§ Stored rows
──────────────────────────────

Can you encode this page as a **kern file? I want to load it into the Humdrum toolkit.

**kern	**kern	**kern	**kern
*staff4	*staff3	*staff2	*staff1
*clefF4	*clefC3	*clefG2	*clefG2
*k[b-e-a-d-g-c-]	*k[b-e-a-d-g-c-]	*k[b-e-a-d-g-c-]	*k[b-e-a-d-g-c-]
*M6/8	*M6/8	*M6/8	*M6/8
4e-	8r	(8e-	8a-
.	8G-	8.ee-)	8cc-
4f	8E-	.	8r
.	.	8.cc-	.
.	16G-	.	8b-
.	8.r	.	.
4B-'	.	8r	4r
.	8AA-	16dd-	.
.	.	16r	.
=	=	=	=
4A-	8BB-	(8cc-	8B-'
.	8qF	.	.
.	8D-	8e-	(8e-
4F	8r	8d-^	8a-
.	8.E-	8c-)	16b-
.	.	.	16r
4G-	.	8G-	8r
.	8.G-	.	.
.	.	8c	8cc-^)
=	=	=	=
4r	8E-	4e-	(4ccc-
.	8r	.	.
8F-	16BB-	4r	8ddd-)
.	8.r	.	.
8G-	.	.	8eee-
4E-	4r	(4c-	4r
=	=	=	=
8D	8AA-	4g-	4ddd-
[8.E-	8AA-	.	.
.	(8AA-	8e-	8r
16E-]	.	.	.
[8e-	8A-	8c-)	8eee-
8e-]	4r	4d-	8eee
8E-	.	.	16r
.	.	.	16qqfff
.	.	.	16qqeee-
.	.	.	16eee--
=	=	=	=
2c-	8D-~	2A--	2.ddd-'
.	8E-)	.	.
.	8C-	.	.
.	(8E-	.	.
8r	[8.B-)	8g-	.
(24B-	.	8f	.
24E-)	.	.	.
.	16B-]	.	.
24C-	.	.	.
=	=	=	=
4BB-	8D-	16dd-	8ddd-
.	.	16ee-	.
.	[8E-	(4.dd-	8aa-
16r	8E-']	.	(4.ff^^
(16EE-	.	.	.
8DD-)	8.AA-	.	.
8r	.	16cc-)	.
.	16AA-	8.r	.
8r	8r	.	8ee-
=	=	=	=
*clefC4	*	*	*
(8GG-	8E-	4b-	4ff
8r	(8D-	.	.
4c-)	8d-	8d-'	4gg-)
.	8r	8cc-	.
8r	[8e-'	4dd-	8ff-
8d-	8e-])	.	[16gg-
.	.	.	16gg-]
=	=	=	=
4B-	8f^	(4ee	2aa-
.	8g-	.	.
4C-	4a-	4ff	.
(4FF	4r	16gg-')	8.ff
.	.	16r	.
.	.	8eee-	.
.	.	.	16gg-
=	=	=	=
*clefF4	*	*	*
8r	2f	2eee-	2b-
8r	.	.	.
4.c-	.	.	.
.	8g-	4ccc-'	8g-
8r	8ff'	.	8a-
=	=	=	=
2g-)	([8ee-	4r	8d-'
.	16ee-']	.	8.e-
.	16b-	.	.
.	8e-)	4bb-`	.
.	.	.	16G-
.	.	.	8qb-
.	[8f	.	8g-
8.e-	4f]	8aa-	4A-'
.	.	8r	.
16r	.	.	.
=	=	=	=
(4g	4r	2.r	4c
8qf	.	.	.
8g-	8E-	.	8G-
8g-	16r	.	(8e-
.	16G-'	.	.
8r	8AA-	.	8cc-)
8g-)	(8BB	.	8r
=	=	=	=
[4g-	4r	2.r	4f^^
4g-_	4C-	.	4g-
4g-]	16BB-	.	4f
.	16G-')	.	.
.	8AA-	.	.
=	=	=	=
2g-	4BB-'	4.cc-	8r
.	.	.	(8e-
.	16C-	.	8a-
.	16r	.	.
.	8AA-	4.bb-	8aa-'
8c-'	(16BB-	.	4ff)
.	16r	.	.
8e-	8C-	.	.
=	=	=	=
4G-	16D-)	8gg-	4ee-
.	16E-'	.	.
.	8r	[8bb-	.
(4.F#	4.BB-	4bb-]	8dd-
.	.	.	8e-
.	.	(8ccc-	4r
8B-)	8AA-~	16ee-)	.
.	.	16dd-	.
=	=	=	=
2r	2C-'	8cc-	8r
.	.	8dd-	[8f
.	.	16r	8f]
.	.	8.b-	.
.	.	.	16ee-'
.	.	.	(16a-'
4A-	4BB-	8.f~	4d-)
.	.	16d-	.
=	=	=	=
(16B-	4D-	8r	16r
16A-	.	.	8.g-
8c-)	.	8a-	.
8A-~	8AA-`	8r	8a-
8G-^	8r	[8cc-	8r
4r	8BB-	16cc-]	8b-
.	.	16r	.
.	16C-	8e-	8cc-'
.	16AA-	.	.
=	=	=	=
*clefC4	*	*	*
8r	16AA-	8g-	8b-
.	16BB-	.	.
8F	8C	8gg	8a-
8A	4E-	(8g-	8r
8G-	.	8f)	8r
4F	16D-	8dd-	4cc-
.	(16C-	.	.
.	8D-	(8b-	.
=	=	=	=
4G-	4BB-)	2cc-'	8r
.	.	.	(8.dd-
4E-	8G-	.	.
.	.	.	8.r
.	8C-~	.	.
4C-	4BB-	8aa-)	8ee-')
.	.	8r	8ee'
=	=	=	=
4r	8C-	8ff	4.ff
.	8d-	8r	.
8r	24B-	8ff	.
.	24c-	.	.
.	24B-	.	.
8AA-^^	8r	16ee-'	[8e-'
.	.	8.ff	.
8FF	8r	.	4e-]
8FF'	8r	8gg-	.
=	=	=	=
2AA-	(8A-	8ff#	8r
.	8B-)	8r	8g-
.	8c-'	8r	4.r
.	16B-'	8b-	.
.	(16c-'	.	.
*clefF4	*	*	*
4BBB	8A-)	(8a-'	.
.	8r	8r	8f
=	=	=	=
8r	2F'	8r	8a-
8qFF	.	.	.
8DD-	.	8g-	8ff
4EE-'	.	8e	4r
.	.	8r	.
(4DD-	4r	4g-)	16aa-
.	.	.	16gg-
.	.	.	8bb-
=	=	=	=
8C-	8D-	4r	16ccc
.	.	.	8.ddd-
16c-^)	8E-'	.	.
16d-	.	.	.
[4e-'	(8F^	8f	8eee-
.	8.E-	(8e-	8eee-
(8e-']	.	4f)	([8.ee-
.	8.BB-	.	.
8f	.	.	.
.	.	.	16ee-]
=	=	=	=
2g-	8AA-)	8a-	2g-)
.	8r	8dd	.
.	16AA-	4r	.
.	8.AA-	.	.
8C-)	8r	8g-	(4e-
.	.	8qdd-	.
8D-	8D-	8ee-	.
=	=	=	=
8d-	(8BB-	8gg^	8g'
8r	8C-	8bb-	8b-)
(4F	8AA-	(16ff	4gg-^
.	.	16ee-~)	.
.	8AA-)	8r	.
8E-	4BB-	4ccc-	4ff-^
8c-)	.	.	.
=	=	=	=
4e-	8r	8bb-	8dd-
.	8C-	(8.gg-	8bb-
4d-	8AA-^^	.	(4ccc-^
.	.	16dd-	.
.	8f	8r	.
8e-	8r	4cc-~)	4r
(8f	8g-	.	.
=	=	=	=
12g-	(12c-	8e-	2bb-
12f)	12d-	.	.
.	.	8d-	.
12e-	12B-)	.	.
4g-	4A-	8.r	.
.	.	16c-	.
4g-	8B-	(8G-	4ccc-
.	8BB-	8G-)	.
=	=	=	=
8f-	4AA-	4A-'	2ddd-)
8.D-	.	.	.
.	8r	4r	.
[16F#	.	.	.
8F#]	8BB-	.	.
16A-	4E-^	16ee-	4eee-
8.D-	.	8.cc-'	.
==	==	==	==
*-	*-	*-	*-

──────────────────────────────

§ Request
Find each line in the records that contains the string "kern", and copy every one of those lines.

§ Worked answer
Can you encode this page as a **kern file? I want to load it into the Humdrum toolkit.
**kern	**kern	**kern	**kern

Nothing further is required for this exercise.